§ The task
Return the data exactly, but only from the line containing "black fevokobil (469,209)" through its last line.

§ Data entries
——————————
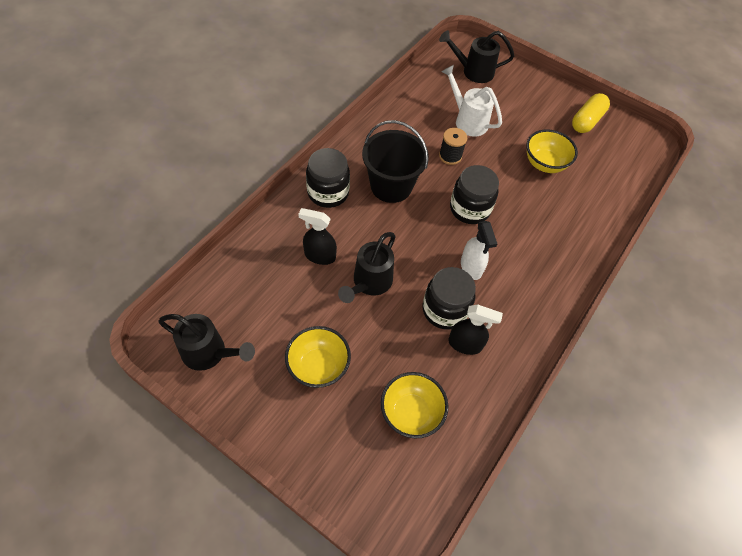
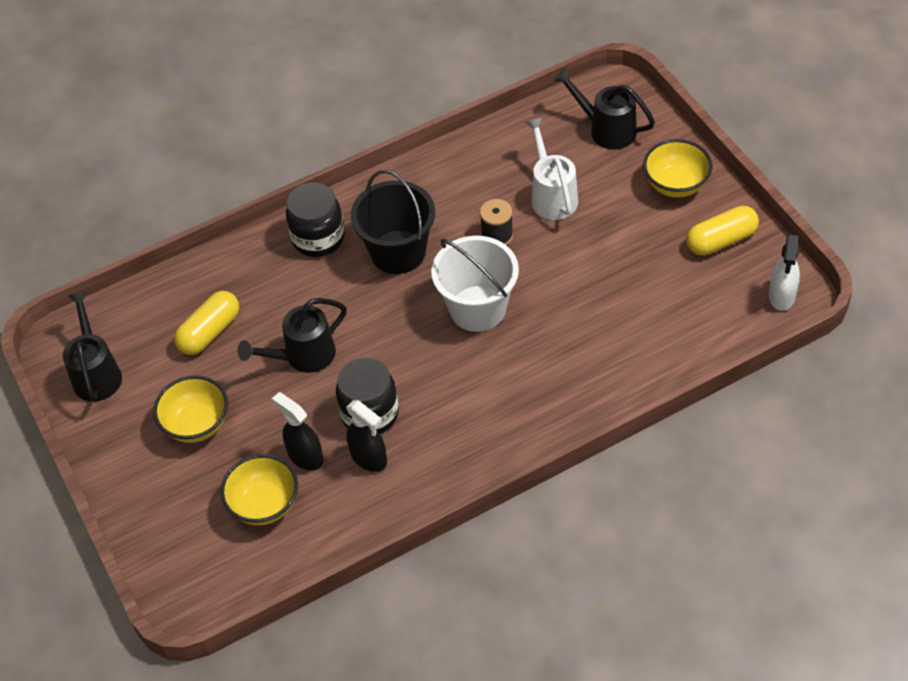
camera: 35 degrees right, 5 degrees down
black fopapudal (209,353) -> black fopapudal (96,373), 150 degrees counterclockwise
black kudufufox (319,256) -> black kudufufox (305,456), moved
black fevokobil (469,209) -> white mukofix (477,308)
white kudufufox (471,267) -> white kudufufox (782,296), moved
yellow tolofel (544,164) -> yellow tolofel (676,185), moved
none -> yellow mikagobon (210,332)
——————————
§ Reply to the task
black fevokobil (469,209) -> white mukofix (477,308)
white kudufufox (471,267) -> white kudufufox (782,296), moved
yellow tolofel (544,164) -> yellow tolofel (676,185), moved
none -> yellow mikagobon (210,332)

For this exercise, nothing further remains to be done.